- _WHAT IS EXPECTED_
All the lines below should appear again unchanged, though their pictures should not.

- _SUPPLIED INFORMATION_

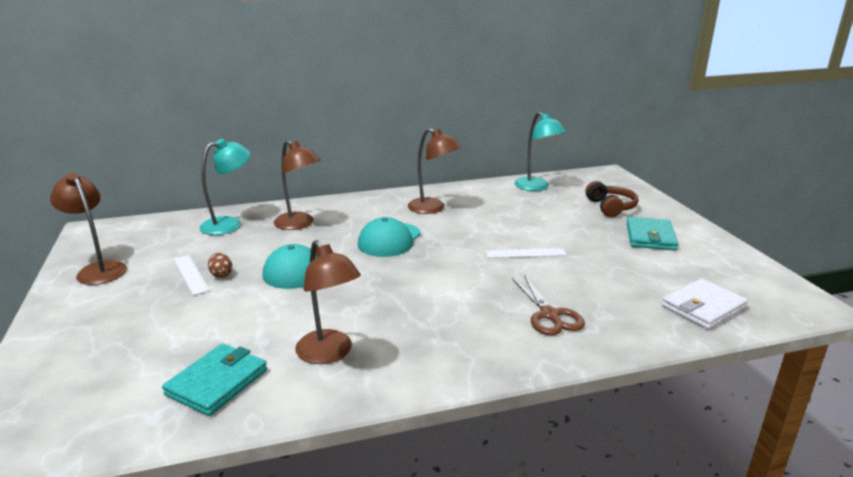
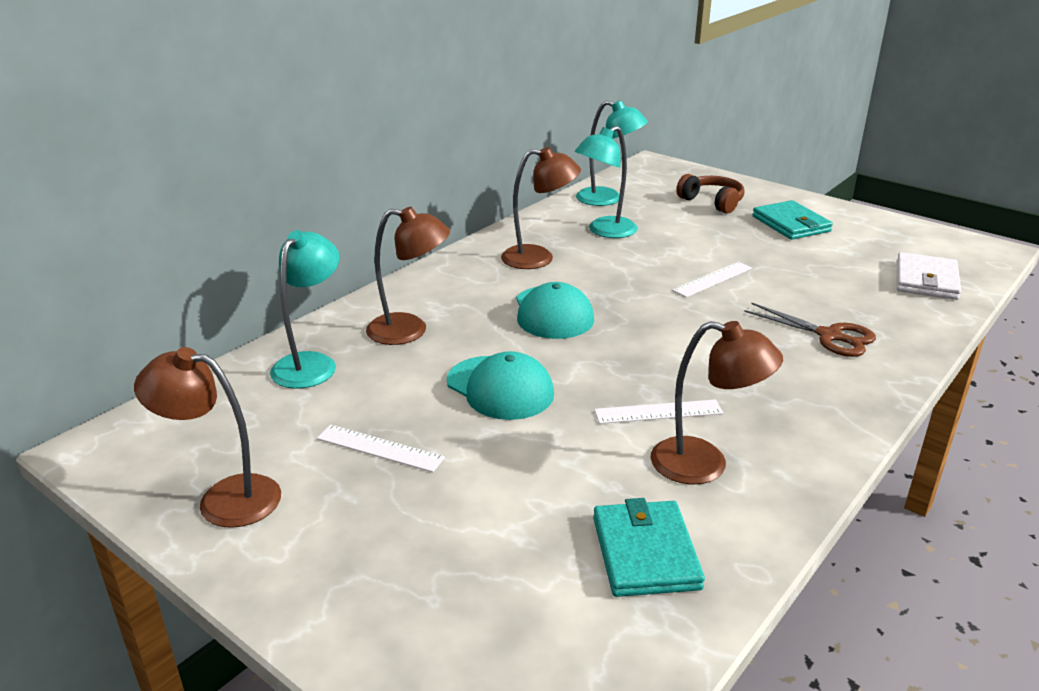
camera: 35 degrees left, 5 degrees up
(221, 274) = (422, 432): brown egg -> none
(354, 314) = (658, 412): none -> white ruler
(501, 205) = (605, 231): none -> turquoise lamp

- _TASK RESULT_
camera: 35 degrees left, 5 degrees up
(221, 274) = (422, 432): brown egg -> none
(354, 314) = (658, 412): none -> white ruler
(501, 205) = (605, 231): none -> turquoise lamp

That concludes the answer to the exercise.